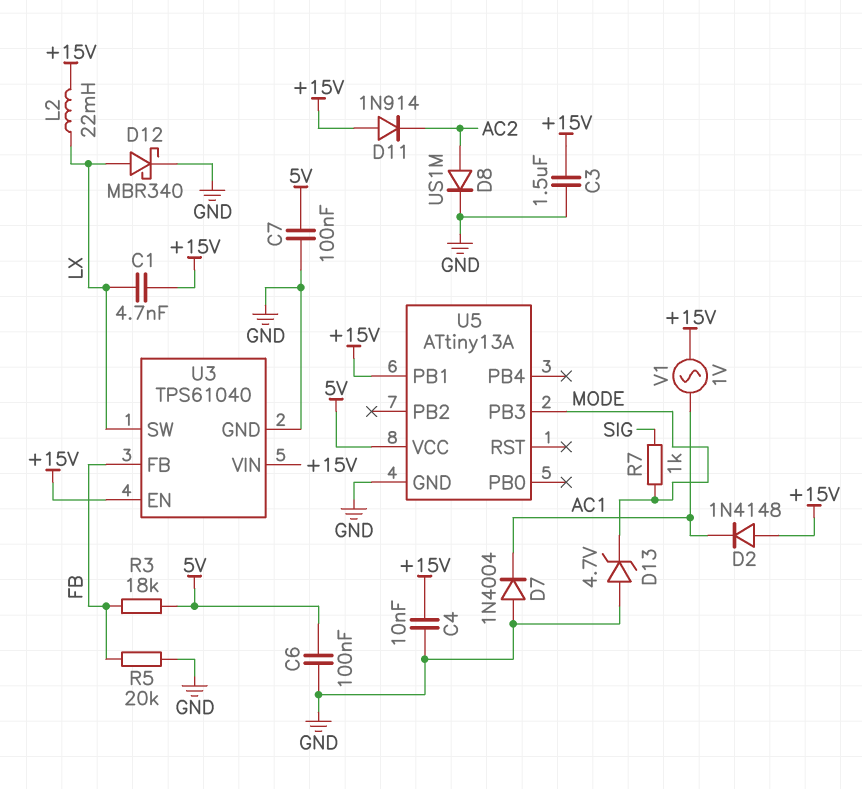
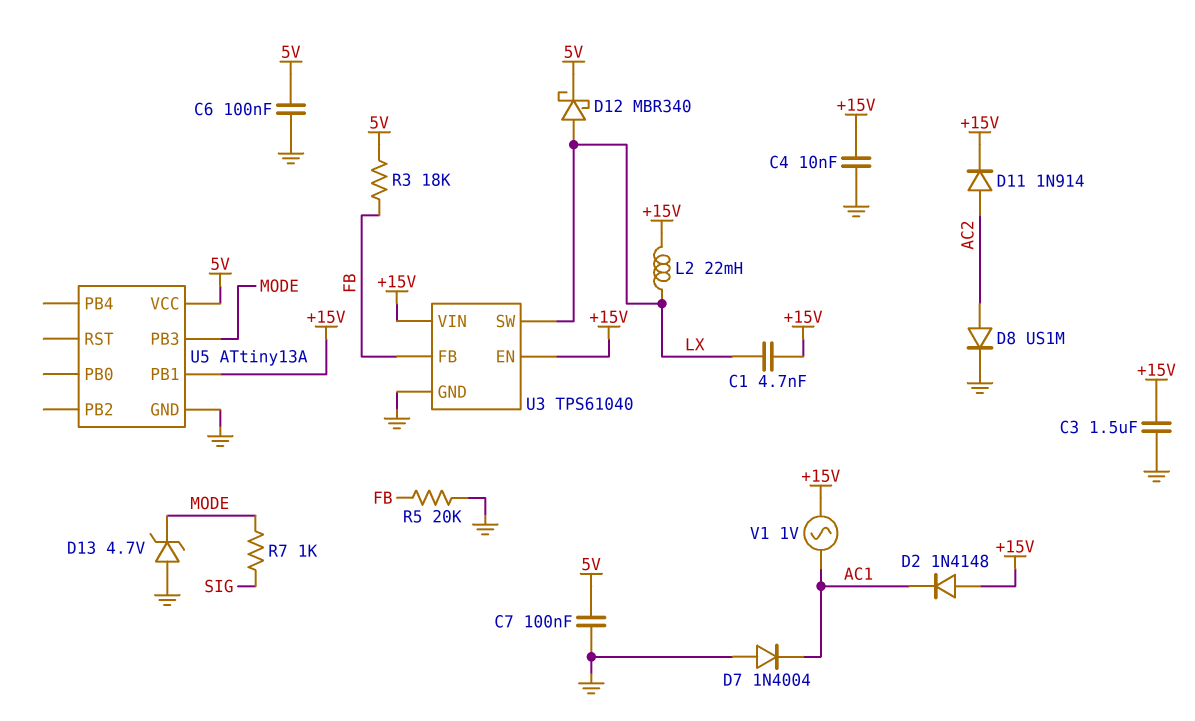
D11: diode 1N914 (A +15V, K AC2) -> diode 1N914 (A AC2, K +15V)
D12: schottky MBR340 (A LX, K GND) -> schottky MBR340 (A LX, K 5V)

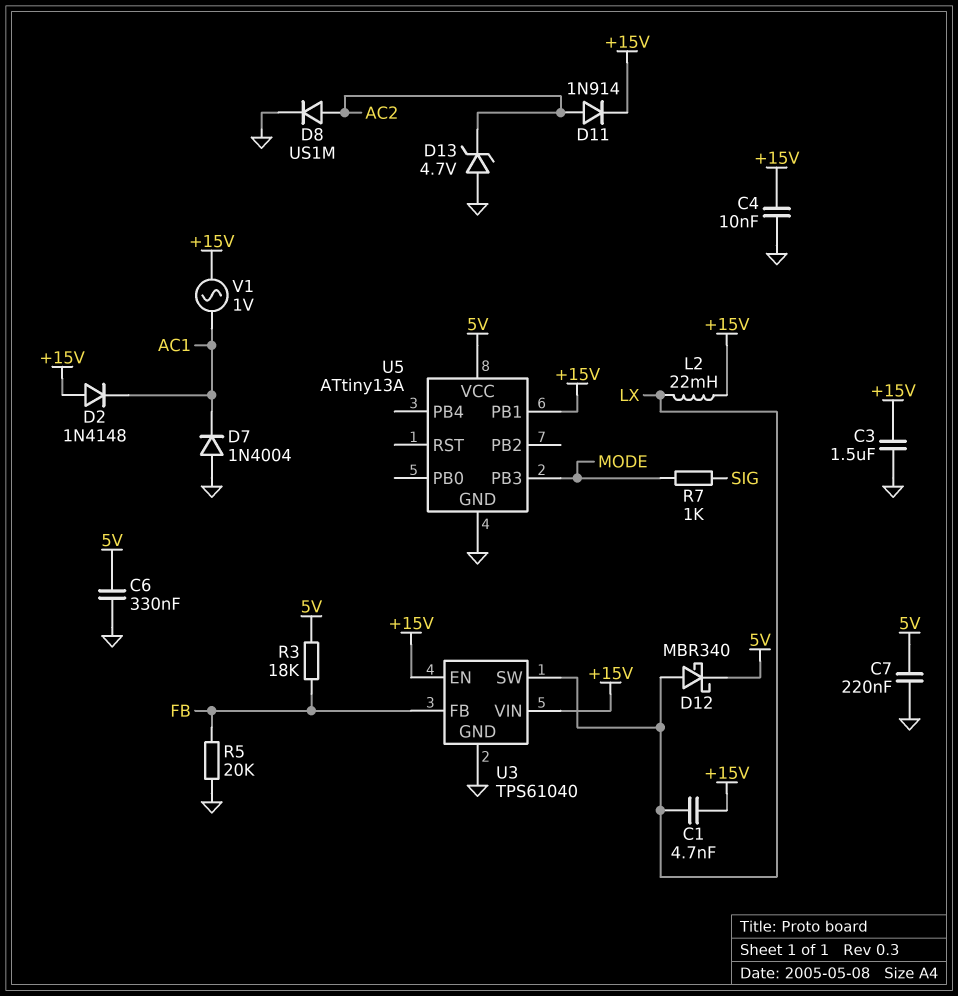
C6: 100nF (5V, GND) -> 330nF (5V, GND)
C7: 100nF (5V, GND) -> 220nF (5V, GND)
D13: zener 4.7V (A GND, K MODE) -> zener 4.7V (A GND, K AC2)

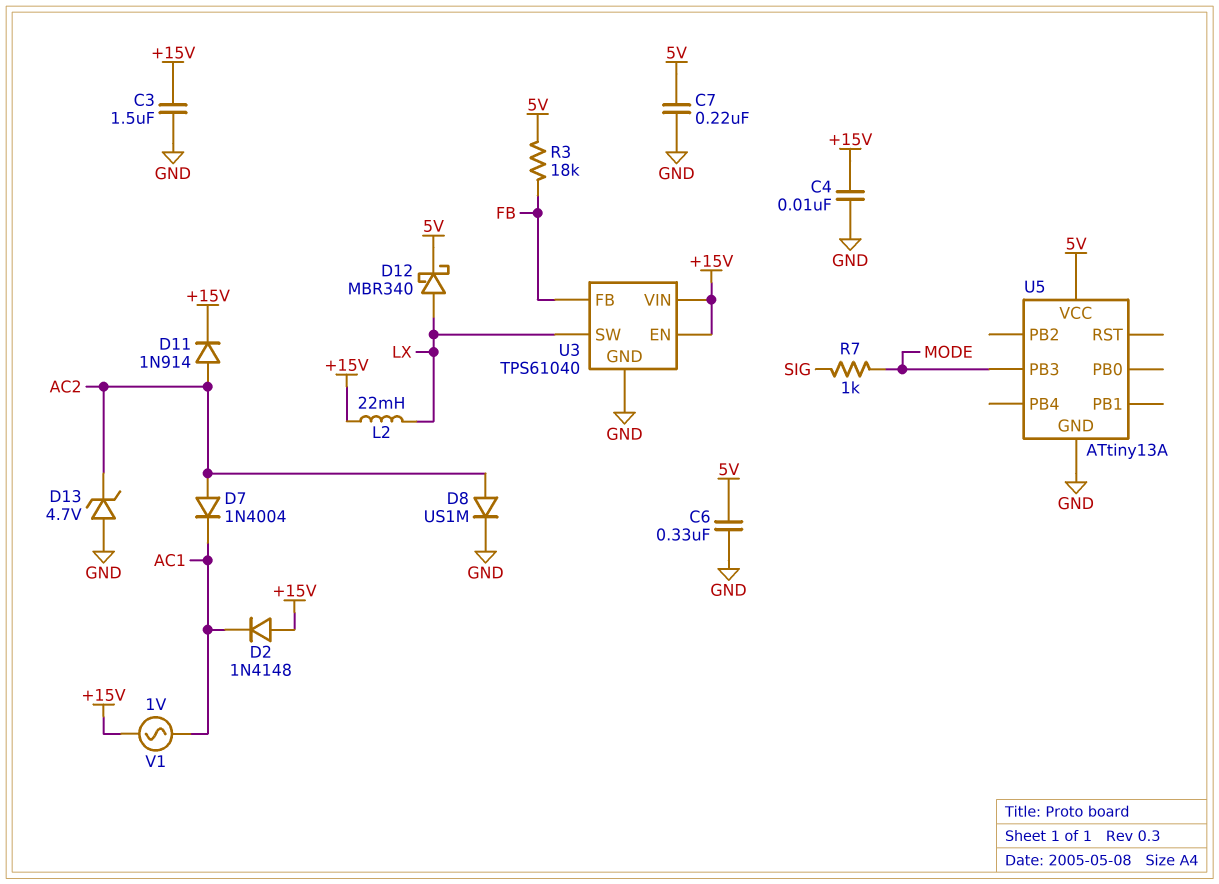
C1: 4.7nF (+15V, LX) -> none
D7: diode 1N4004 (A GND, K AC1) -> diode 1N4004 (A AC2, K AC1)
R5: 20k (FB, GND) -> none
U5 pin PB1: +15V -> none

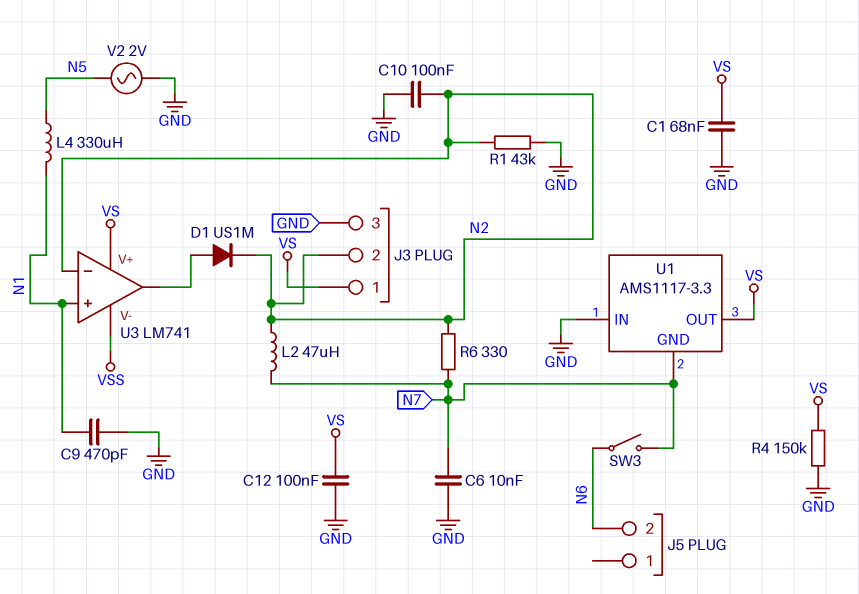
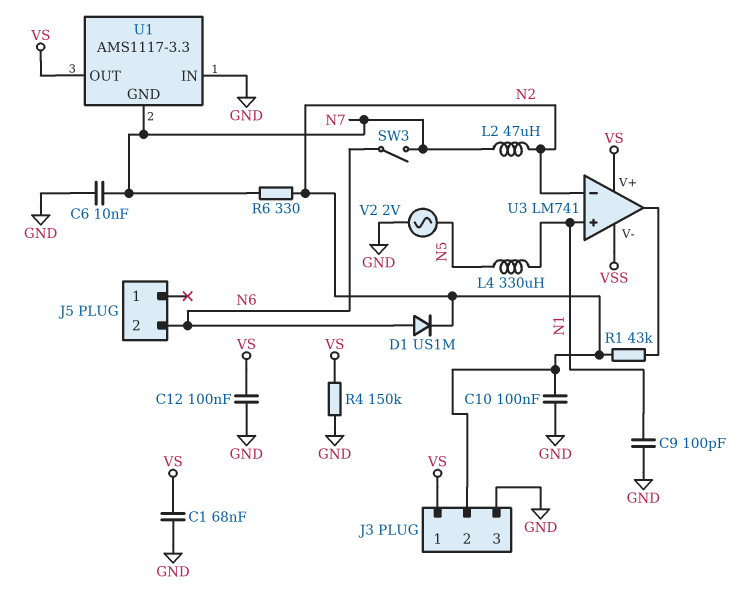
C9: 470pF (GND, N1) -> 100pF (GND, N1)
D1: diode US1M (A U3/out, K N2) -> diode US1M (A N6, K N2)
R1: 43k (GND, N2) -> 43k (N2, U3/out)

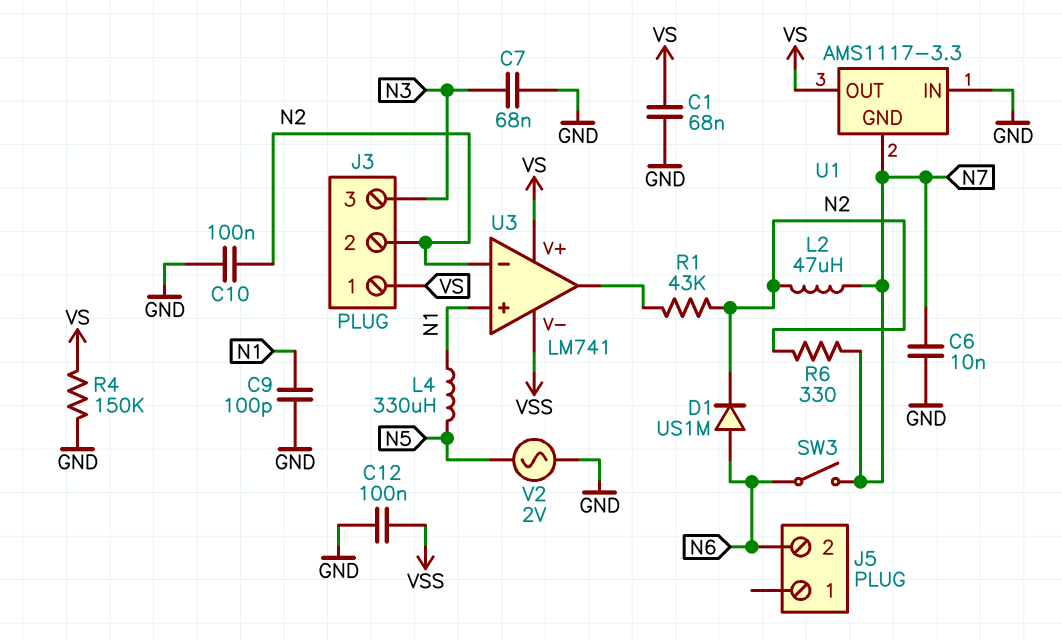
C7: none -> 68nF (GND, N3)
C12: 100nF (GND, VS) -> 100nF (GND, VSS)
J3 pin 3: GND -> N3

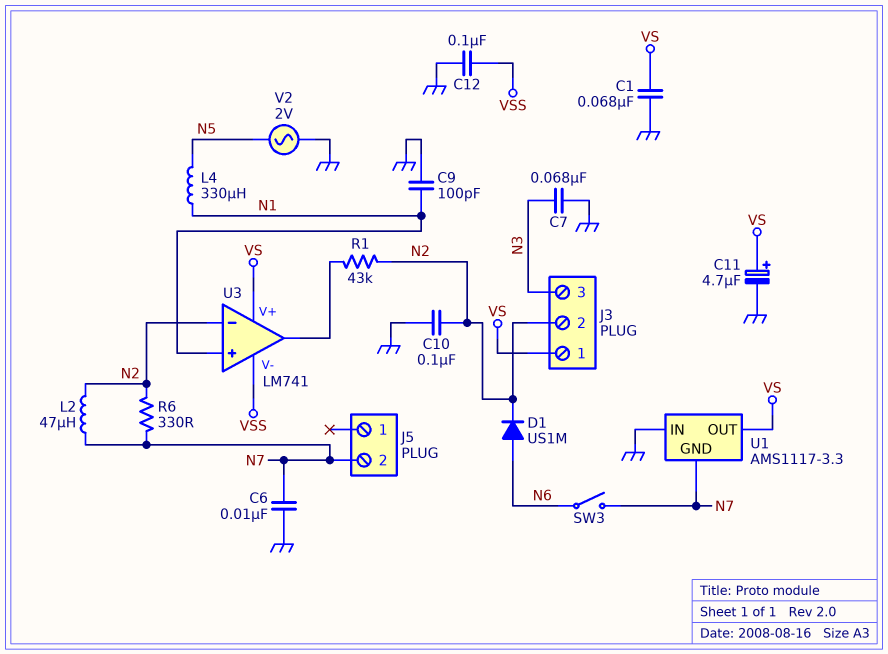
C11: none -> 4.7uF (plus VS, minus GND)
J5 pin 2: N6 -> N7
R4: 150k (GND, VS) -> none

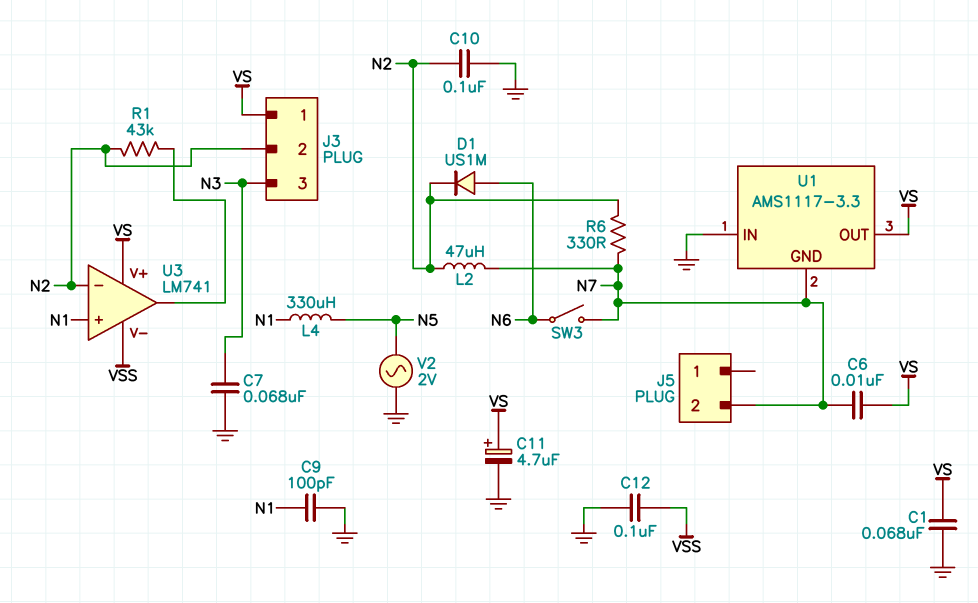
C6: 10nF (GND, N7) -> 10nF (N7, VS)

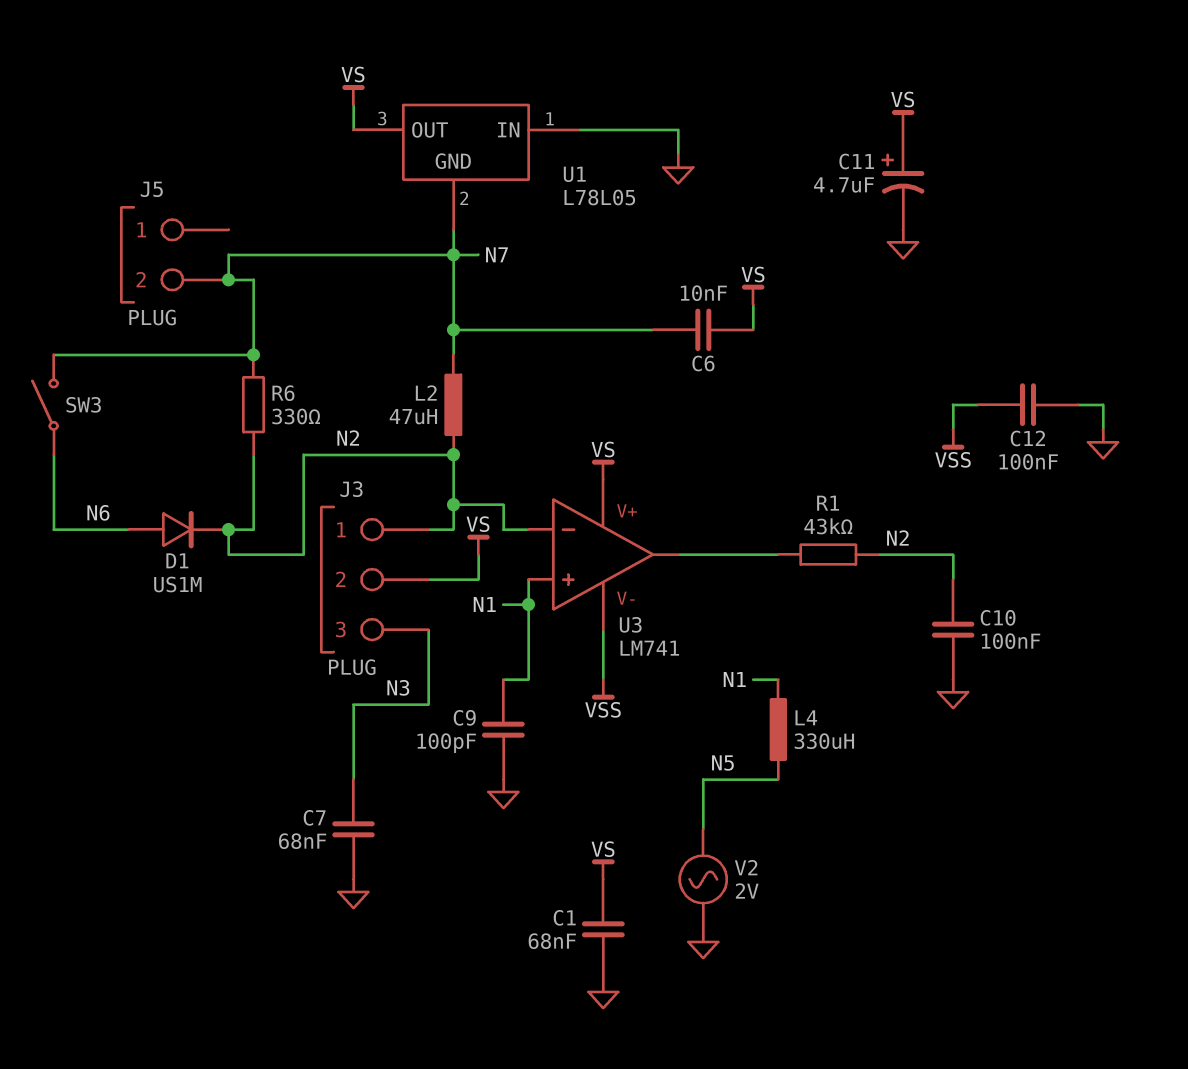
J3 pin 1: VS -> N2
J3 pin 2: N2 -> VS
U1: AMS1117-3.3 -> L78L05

================================

◆ EXERCISE AIM
Pick out and copy the lines of the material that include the word "none".

◆ SOLUTION TO THIS TASK
C1: 4.7nF (+15V, LX) -> none
R5: 20k (FB, GND) -> none
U5 pin PB1: +15V -> none
C7: none -> 68nF (GND, N3)
C11: none -> 4.7uF (plus VS, minus GND)
R4: 150k (GND, VS) -> none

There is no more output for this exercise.